▸ **Exercise requirements**
Show all lines containing "down" from the data below.

[Opening Input data section]

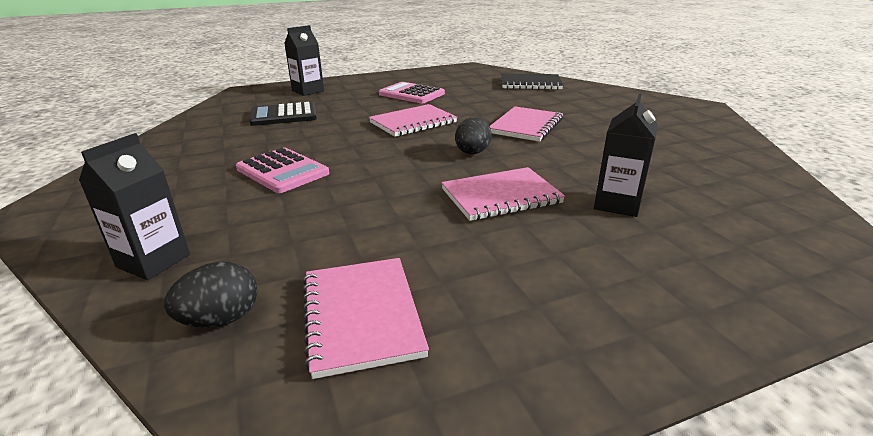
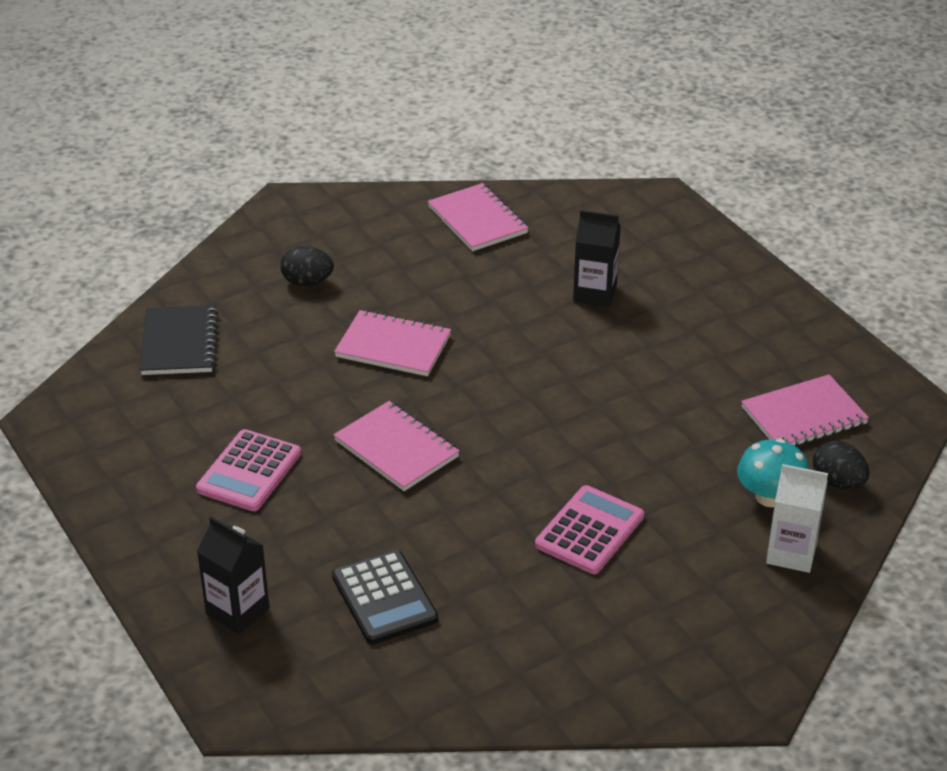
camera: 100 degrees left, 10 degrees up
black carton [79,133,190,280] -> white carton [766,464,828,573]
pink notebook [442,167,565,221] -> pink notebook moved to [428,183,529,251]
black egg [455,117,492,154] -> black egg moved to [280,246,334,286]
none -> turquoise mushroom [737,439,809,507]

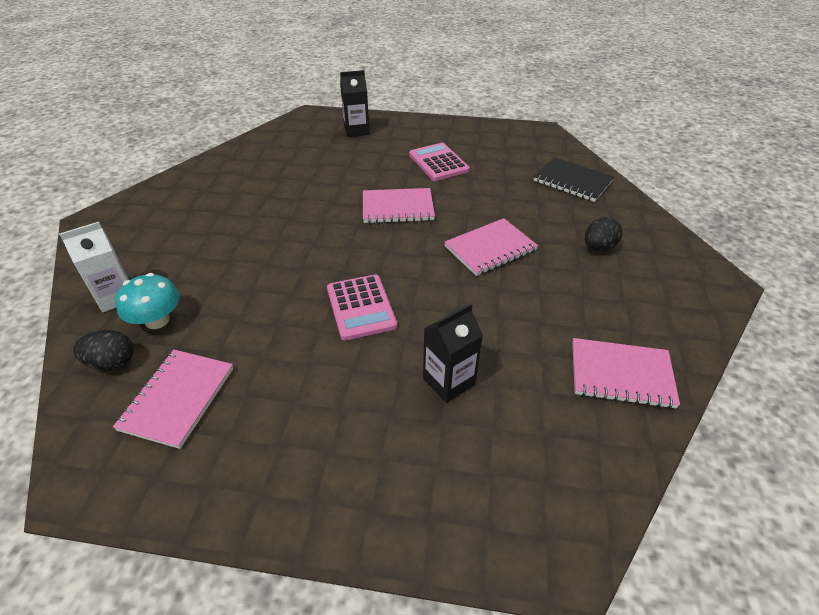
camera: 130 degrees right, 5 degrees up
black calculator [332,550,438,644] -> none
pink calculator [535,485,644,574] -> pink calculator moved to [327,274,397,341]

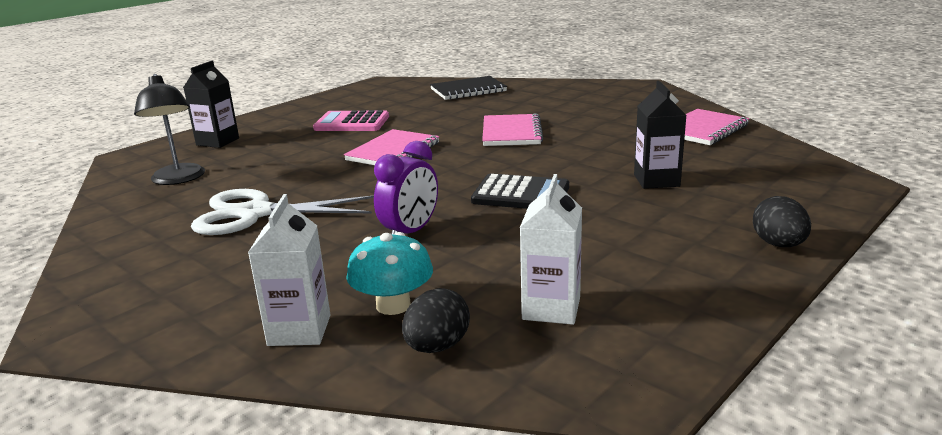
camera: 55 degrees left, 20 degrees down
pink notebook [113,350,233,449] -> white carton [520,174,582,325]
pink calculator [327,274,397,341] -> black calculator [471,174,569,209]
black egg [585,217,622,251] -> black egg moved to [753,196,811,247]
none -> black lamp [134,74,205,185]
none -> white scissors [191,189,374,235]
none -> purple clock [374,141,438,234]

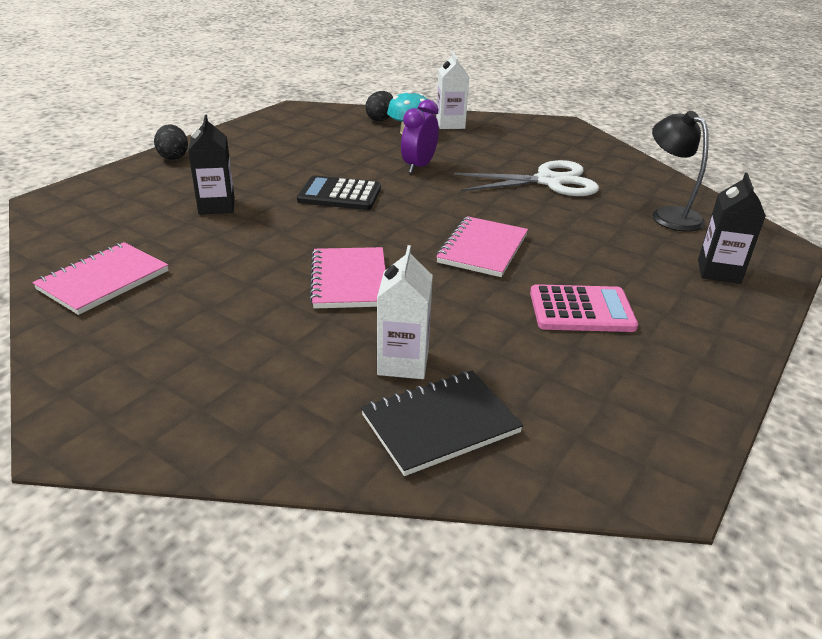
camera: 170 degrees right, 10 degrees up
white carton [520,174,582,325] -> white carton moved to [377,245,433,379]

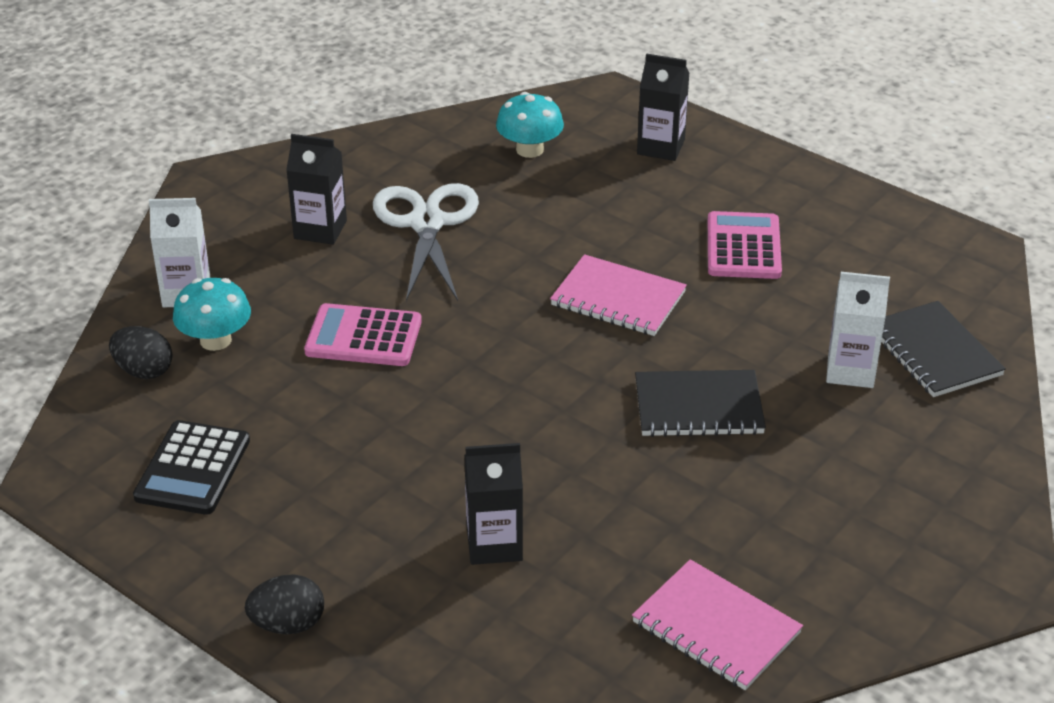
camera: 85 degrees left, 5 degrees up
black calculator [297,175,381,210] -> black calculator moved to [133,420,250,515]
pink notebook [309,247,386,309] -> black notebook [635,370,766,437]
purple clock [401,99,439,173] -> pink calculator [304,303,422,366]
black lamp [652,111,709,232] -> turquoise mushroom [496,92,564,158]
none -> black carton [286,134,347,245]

[Closing Input data section]
[Opening Input data section]

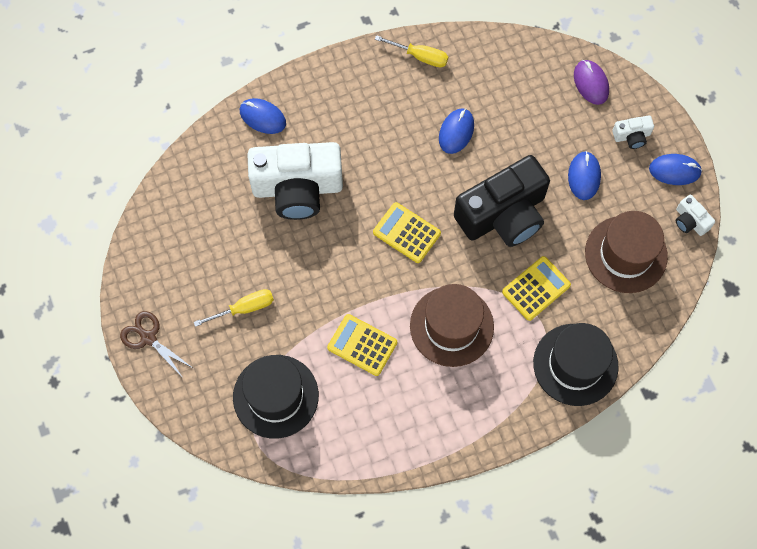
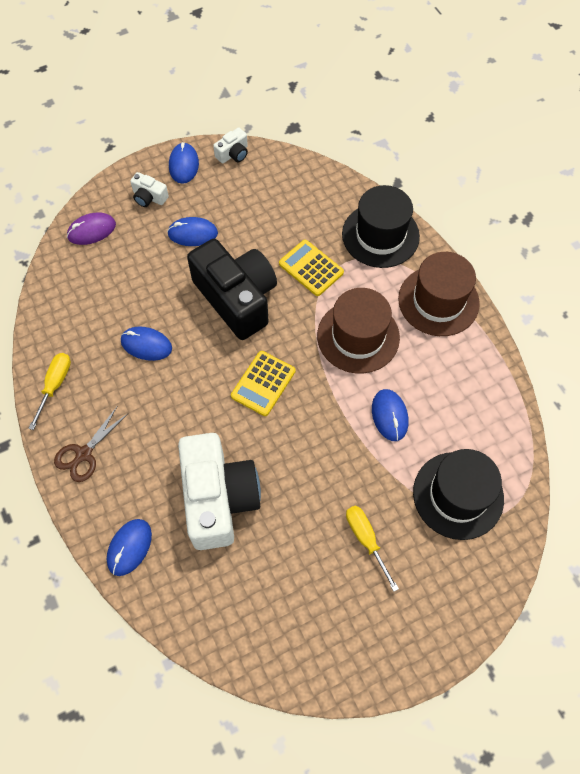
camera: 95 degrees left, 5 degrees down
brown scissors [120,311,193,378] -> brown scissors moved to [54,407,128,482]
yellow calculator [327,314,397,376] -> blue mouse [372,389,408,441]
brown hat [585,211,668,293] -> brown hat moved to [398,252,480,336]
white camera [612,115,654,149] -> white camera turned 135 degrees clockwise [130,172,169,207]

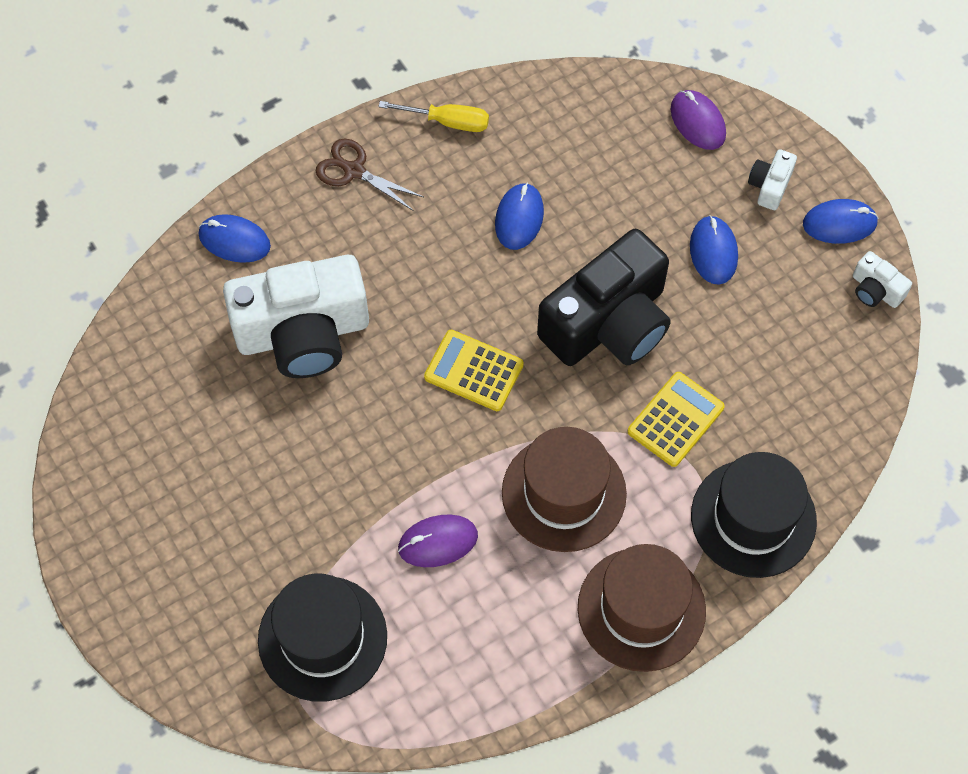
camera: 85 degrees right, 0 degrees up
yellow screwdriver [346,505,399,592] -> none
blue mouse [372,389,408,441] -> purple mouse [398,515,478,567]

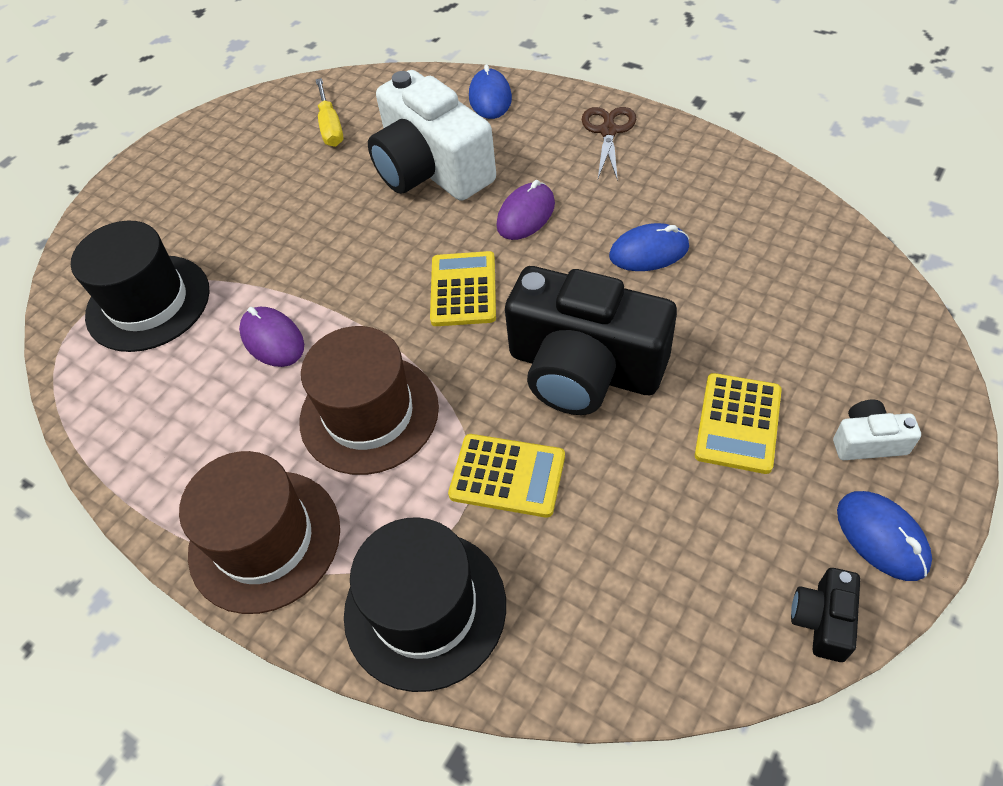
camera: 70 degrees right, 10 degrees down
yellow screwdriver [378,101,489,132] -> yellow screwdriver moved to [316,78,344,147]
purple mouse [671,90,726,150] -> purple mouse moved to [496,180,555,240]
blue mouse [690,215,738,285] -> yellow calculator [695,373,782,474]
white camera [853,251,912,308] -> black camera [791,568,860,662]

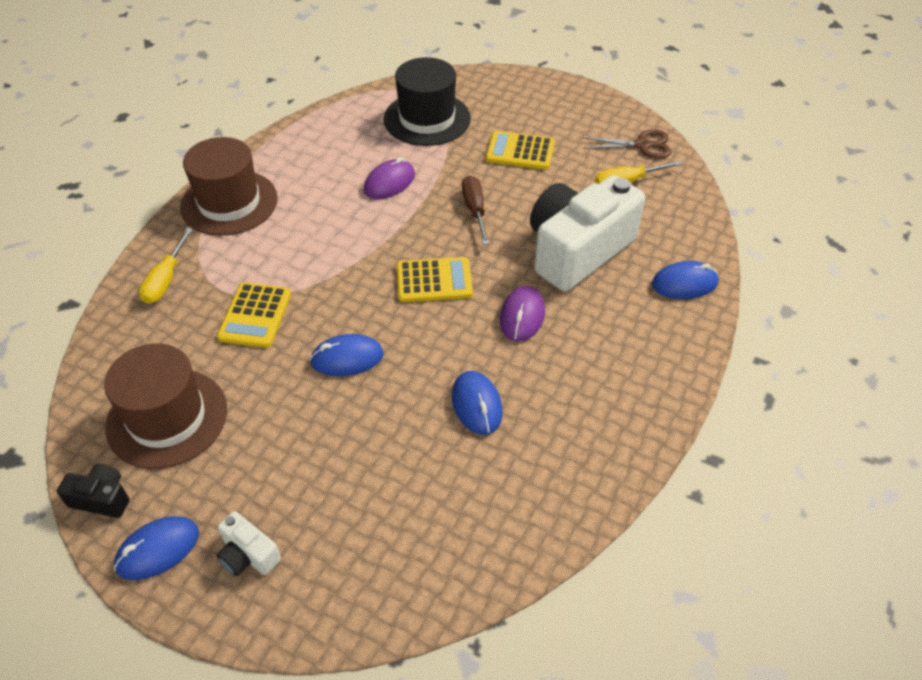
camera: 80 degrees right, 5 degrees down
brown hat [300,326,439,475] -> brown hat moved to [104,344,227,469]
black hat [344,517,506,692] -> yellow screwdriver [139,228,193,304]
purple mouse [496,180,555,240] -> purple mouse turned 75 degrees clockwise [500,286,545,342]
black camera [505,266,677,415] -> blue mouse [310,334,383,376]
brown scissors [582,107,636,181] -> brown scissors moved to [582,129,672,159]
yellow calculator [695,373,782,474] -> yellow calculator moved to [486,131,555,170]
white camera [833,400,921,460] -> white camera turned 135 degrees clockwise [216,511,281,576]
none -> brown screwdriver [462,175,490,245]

[Closing Input data section]
[Opening Input data section]

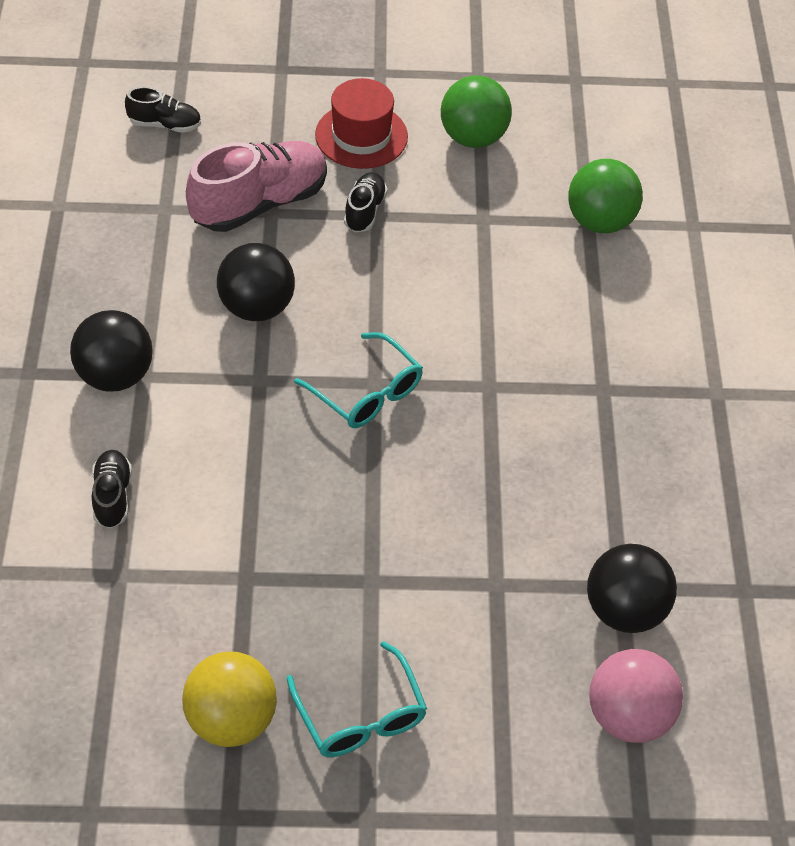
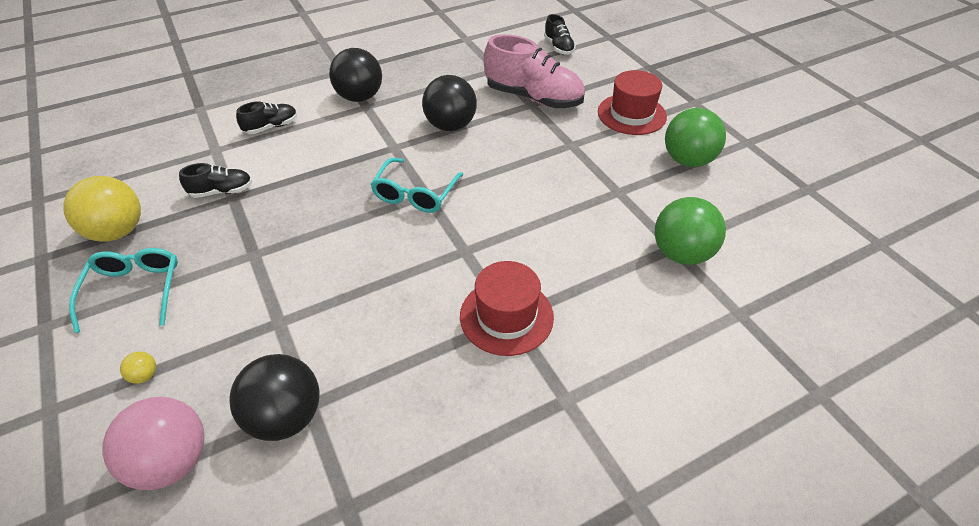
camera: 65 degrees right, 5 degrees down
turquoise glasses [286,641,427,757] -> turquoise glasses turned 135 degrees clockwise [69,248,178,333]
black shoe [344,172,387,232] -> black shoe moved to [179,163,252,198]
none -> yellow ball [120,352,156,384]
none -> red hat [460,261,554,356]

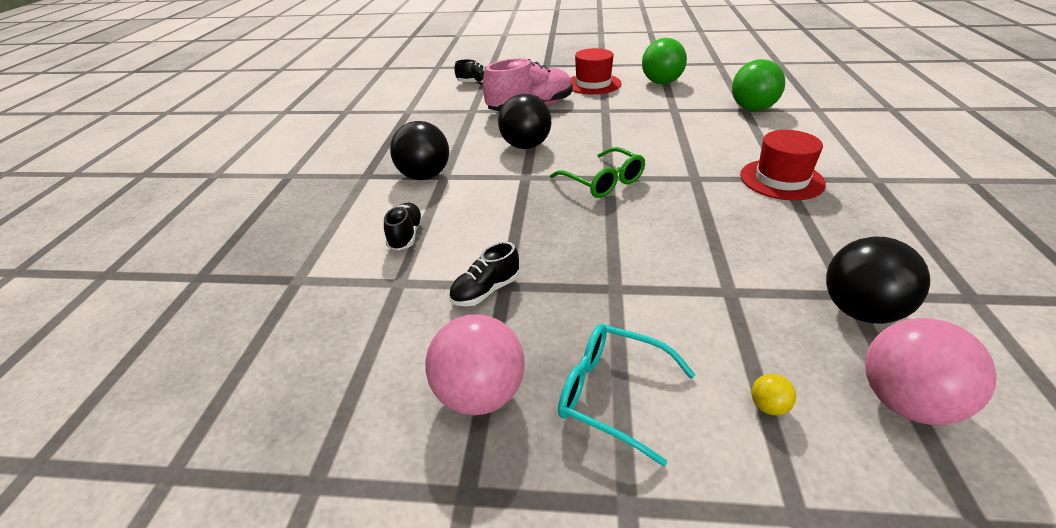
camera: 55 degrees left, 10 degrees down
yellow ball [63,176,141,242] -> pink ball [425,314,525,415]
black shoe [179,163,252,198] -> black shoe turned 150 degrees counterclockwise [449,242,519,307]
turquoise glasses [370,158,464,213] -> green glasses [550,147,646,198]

[Closing Input data section]

▸ **Exercise solution**
camera: 55 degrees left, 20 degrees down
camera: 95 degrees left, 5 degrees down
camera: 70 degrees right, 10 degrees down
camera: 80 degrees right, 5 degrees down
camera: 65 degrees right, 5 degrees down
camera: 55 degrees left, 10 degrees down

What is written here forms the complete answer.